### YOUR ASSIGNMENT
Write out, word for word, the part of the listing below that opens with the line containing "camera: 30 degrees left, 5 degrees up" and closes with the line containing "(598, 659) = (638, 487): green", keeping both of those lines and adding no others.

### RECORDS SUPPLIED
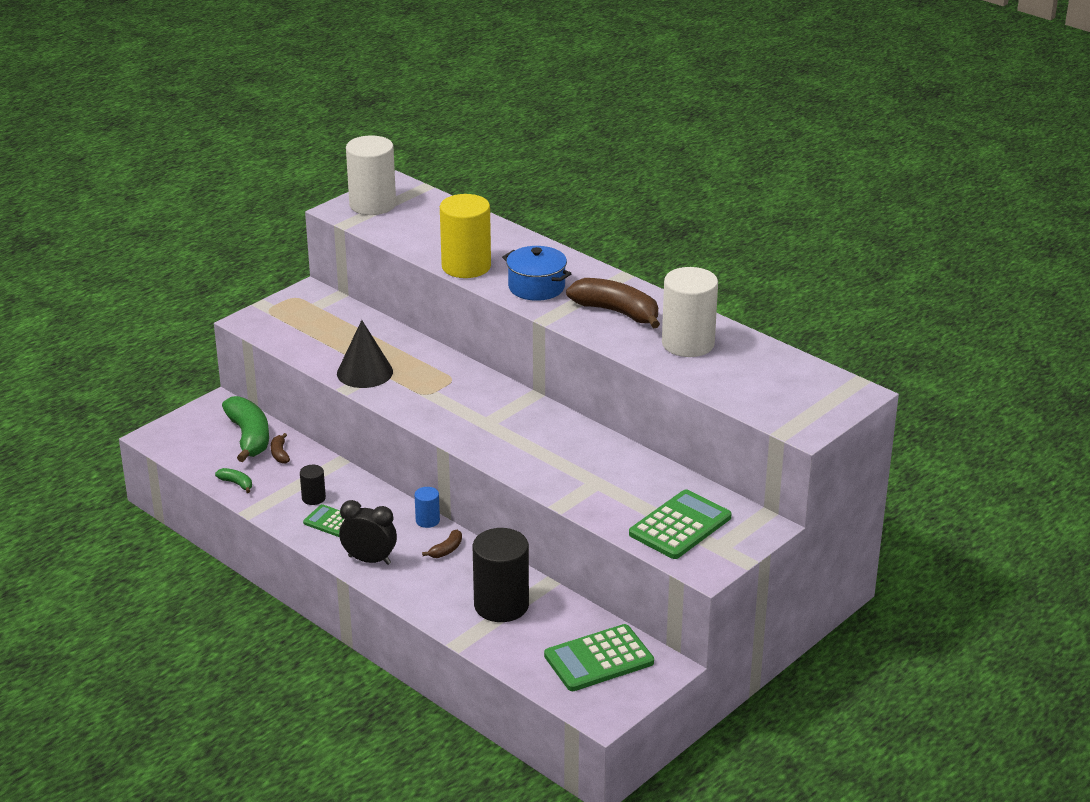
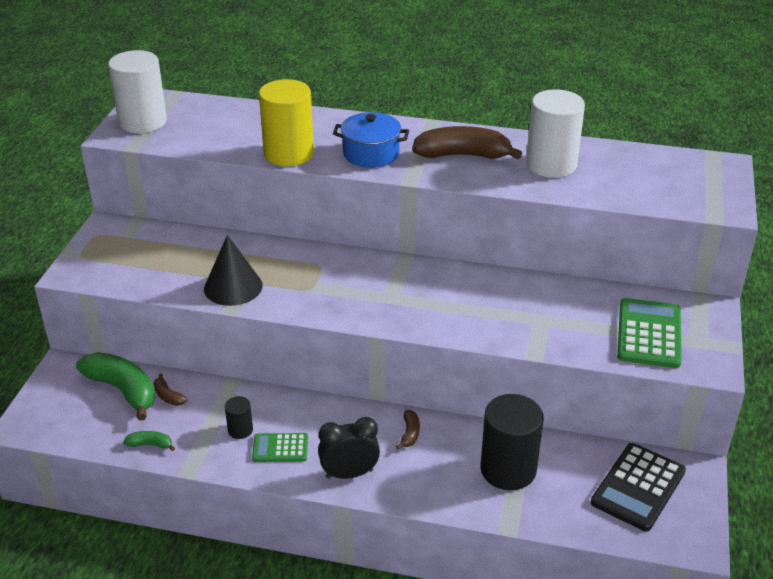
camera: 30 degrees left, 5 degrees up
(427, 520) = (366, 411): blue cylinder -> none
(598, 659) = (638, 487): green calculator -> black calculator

...

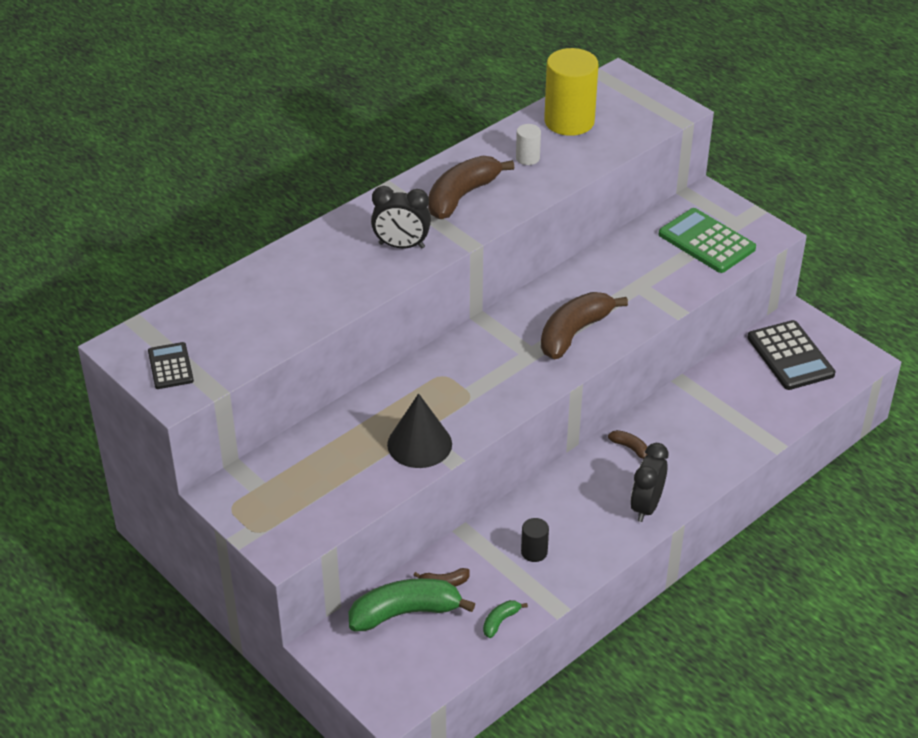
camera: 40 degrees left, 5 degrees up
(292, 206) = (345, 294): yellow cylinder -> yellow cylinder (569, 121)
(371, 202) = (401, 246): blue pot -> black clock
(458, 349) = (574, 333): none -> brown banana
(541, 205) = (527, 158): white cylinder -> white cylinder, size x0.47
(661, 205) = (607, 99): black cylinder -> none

### OUTPUT BELOW
camera: 30 degrees left, 5 degrees up
(427, 520) = (366, 411): blue cylinder -> none
(598, 659) = (638, 487): green calculator -> black calculator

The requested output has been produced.